**** Material to process

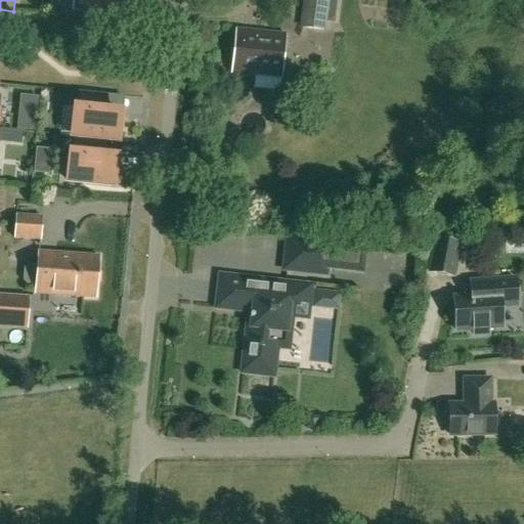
[(85,0),(84,18),(129,24),(131,0),(85,0)]
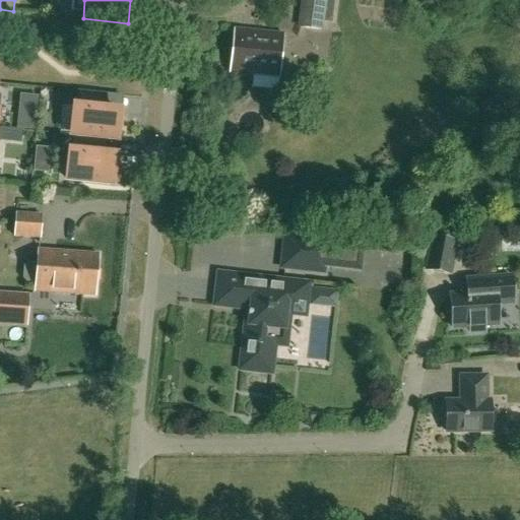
[(323,30),(326,0),(300,0),(297,26),(323,30)]
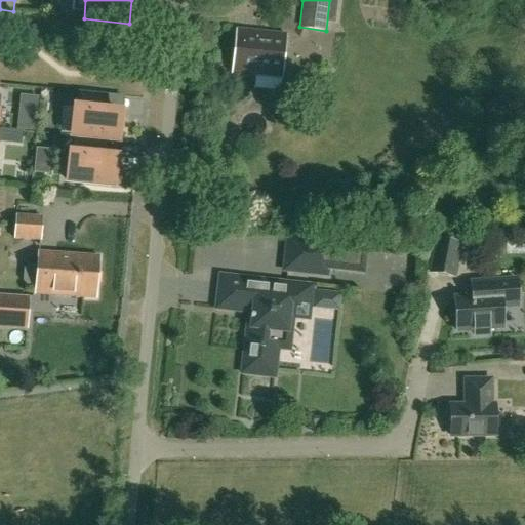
[(281,78),(285,34),(236,29),(232,73),(281,78)]
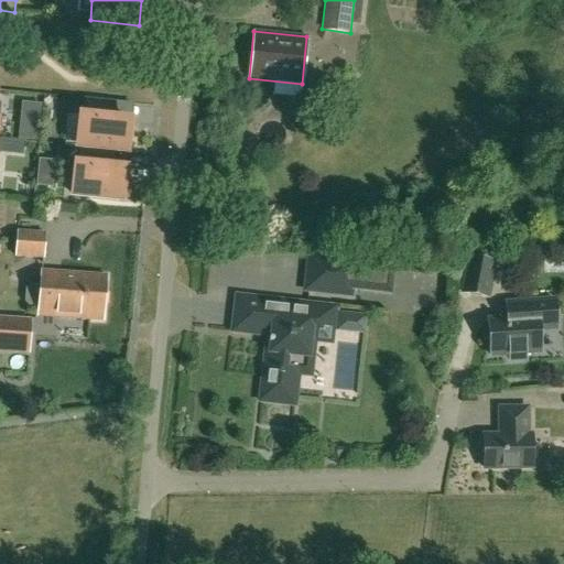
[(79,148),(107,151),(127,152),(130,122),(112,120),(112,115),(110,115),(111,102),(115,102),(115,101),(84,99),(83,112),(82,111),(78,142),(79,142),(79,148)]
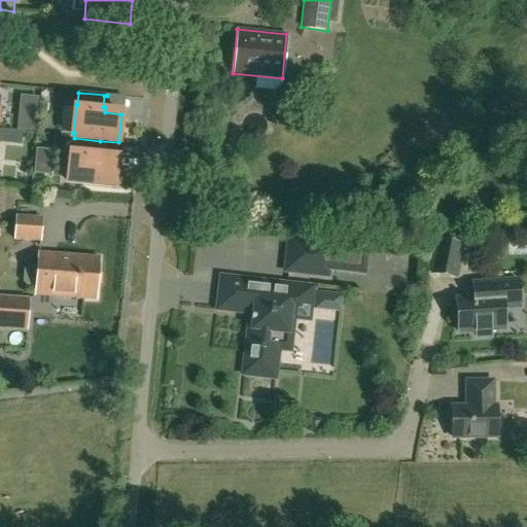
[(37,120),(19,118),(18,132),(36,134),(37,120)]
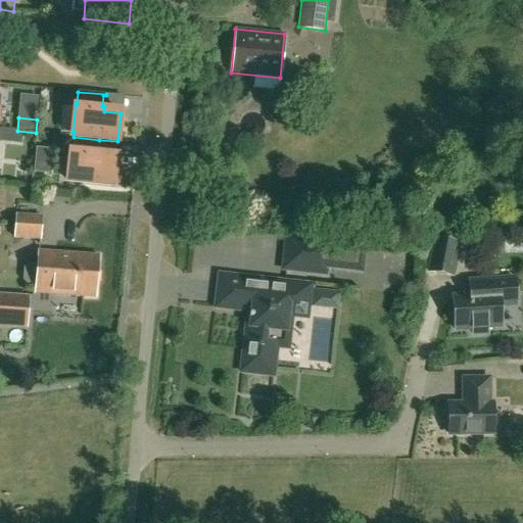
[(99,140),(74,137),(73,144),(72,144),(67,182),(112,186),(115,158),(100,156),(100,151),(98,151),(99,140)]
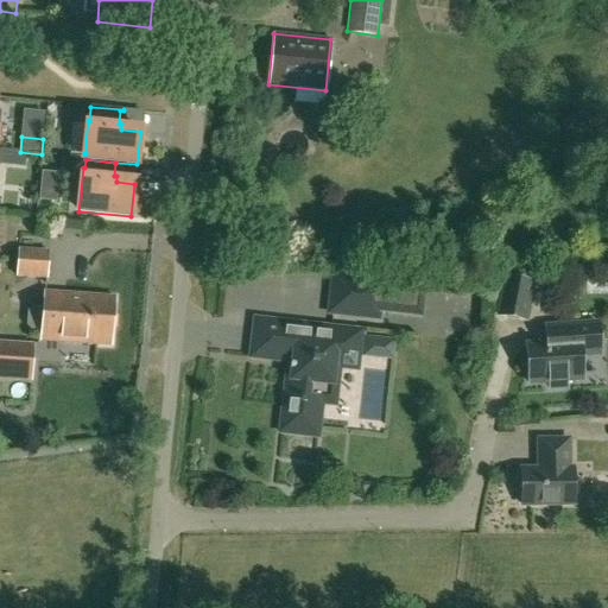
[(18,248),(18,249),(16,276),(45,278),(48,251),(18,248)]
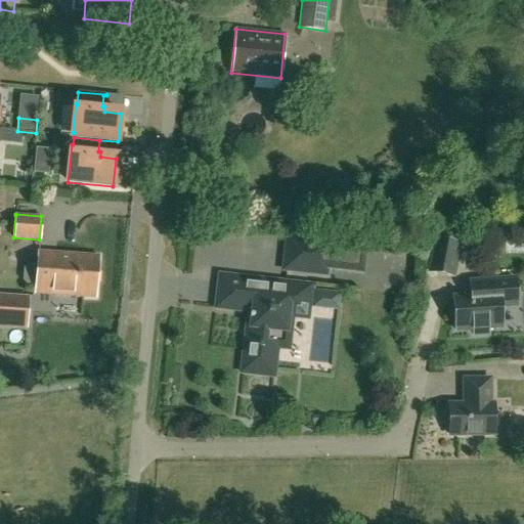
[(288,239),(285,270),(324,274),(329,244),(288,239)]
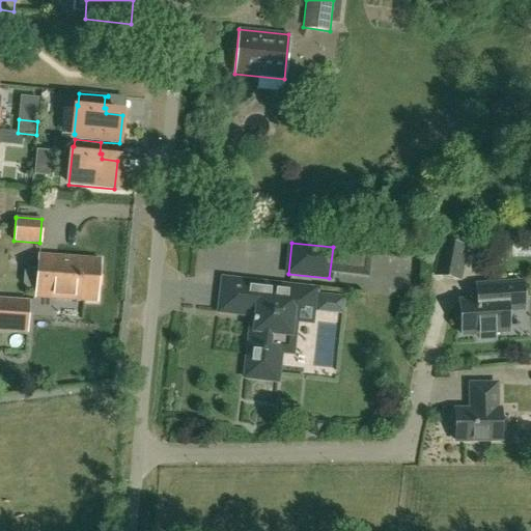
[(458,280),(465,248),(442,244),(436,276),(458,280)]
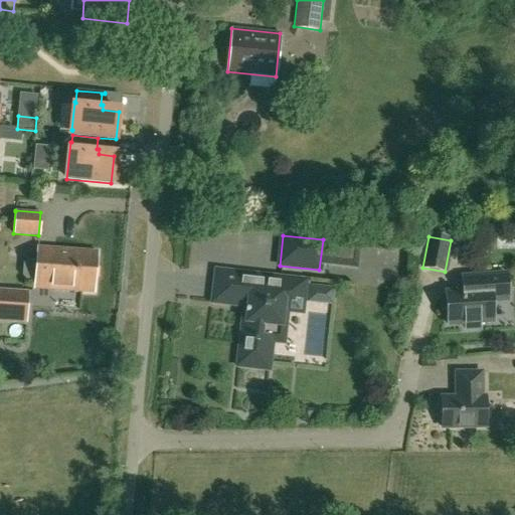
[(37,247),(36,261),(27,261),(24,264),(23,275),(26,279),(35,280),(34,288),(94,293),(97,252),(37,247)]
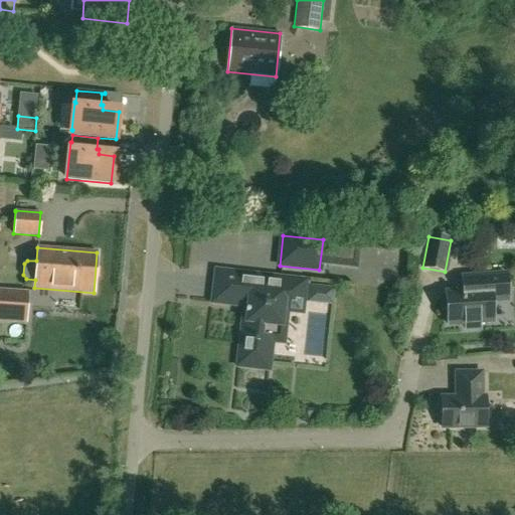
[(363,274),(364,259),(329,258),(328,272),(363,274)]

********

■ What is being asked: Transcribe exactly the lines from the one with "[(18,248),(18,249),(16,276),(45,278),(48,251),(18,248)]" to the last line of the records, both included, so that no picture appears in the copy.

■ Written answer:
[(18,248),(18,249),(16,276),(45,278),(48,251),(18,248)]
[(288,239),(285,270),(324,274),(329,244),(288,239)]
[(458,280),(465,248),(442,244),(436,276),(458,280)]
[(37,247),(36,261),(27,261),(24,264),(23,275),(26,279),(35,280),(34,288),(94,293),(97,252),(37,247)]
[(363,274),(364,259),(329,258),(328,272),(363,274)]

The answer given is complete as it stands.